An acceptable response holds only the line containing "C5: 10uF (GND, VBUS) -> 10uF (GND, N005)" and every line after it to the end of the records, each reproduced exactly.

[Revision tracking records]
::::::

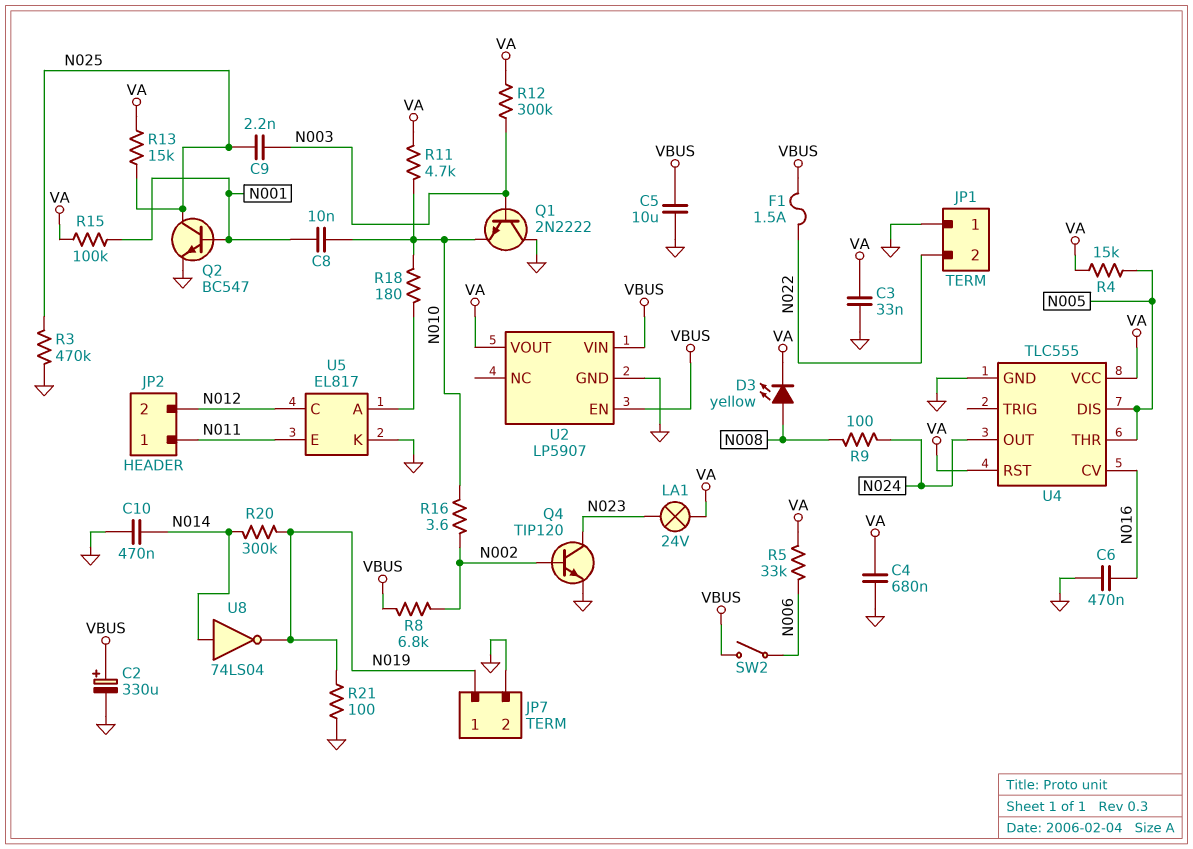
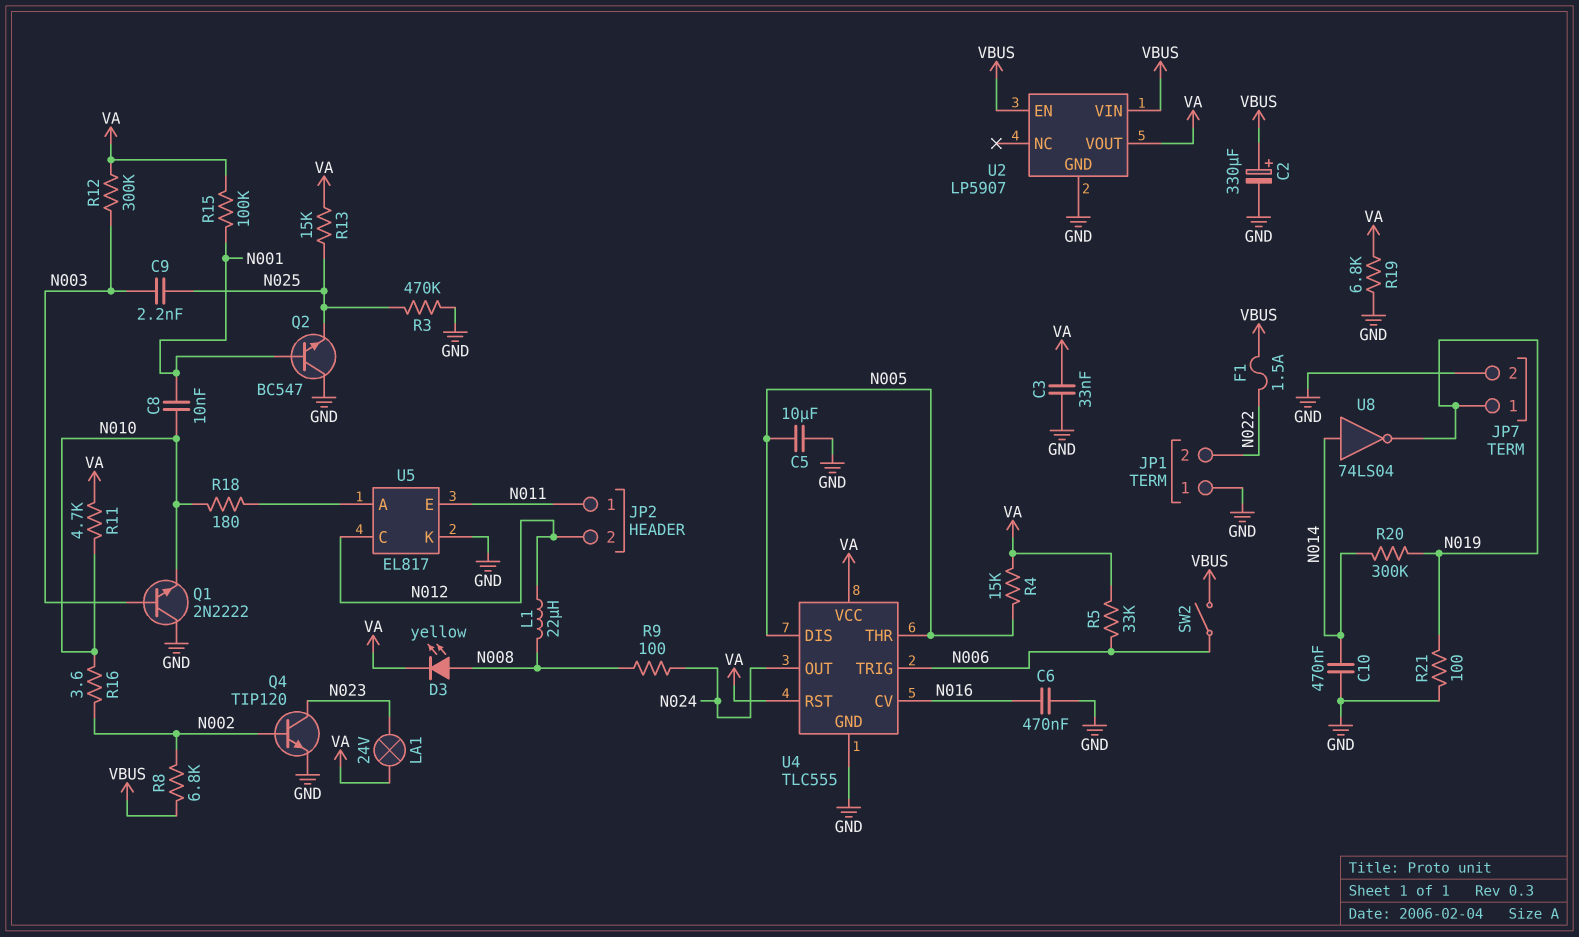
C4: 680nF (GND, VA) -> none
C5: 10uF (GND, VBUS) -> 10uF (GND, N005)
L1: none -> 22uH (N008, N012)
Q2: NPN BC547 (B N001, C N025, E GND) -> NPN BC547 (B N001, C GND, E N025)
R19: none -> 6.8k (GND, VA)
U4 pin TRIG: none -> N006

::::::

Answer area
C5: 10uF (GND, VBUS) -> 10uF (GND, N005)
L1: none -> 22uH (N008, N012)
Q2: NPN BC547 (B N001, C N025, E GND) -> NPN BC547 (B N001, C GND, E N025)
R19: none -> 6.8k (GND, VA)
U4 pin TRIG: none -> N006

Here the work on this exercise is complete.